[Try it]: Return the run of lines below that opens with the line containing "camera: 20 degrees left, 5 degrees up" and closes with the line containing "(726, 271) = (586, 162): turquoise", keeping each one exact.

[Material supplied]:
******************************

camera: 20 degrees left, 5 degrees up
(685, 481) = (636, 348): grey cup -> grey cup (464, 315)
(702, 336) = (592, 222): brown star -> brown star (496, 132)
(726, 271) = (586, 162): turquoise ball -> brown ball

******************************

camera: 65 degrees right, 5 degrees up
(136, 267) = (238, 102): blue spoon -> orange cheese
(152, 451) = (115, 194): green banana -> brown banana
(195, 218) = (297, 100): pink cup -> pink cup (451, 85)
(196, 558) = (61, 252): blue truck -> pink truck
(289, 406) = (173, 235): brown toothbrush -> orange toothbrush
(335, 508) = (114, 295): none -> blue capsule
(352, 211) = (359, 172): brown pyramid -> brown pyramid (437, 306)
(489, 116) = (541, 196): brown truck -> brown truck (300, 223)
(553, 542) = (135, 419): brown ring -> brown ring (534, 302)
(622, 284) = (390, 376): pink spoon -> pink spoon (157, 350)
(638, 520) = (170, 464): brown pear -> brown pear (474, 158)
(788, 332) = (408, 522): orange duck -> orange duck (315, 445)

******************************

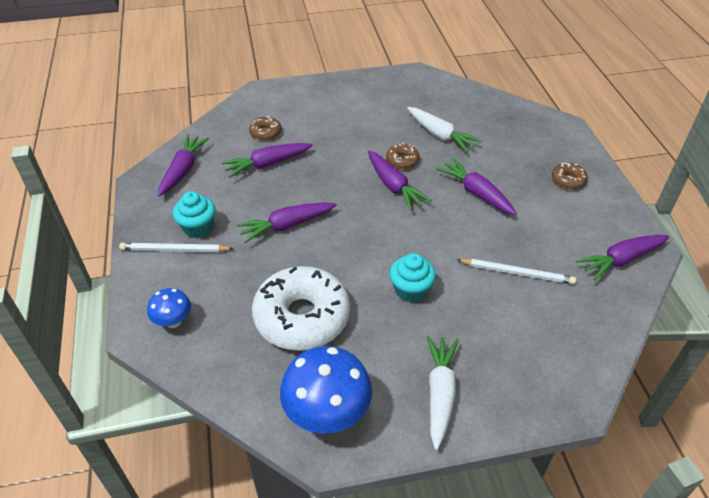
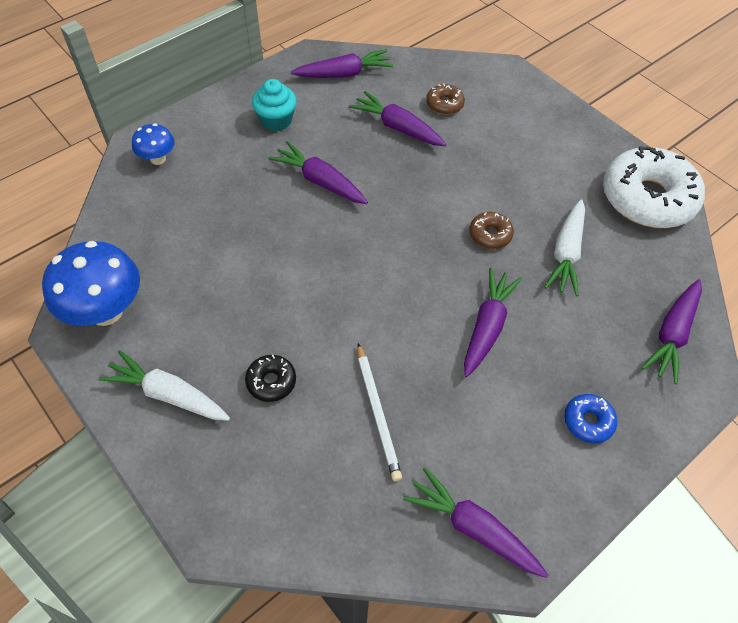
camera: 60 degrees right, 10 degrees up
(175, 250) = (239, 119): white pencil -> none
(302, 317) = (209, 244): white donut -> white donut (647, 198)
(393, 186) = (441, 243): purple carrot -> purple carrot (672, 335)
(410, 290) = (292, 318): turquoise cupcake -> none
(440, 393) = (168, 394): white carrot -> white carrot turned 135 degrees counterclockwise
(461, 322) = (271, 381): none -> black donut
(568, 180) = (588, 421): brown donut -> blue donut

******************************

[Your solution]:
camera: 20 degrees left, 5 degrees up
(685, 481) = (636, 348): grey cup -> grey cup (464, 315)
(702, 336) = (592, 222): brown star -> brown star (496, 132)
(726, 271) = (586, 162): turquoise ball -> brown ball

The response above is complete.